Given request. Pull out each line below that contains the word "degrees" and copy it.

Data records
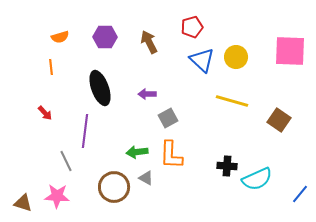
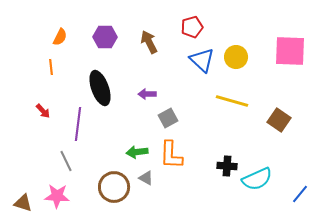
orange semicircle: rotated 48 degrees counterclockwise
red arrow: moved 2 px left, 2 px up
purple line: moved 7 px left, 7 px up
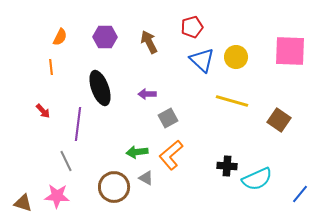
orange L-shape: rotated 48 degrees clockwise
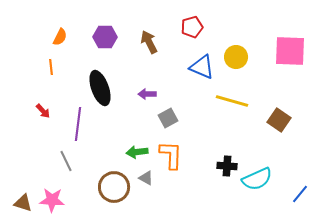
blue triangle: moved 7 px down; rotated 20 degrees counterclockwise
orange L-shape: rotated 132 degrees clockwise
pink star: moved 5 px left, 4 px down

Task solution.
orange semicircle: rotated 48 degrees counterclockwise
orange L-shape: rotated 48 degrees clockwise
blue triangle: moved 7 px down; rotated 20 degrees counterclockwise
orange L-shape: rotated 132 degrees clockwise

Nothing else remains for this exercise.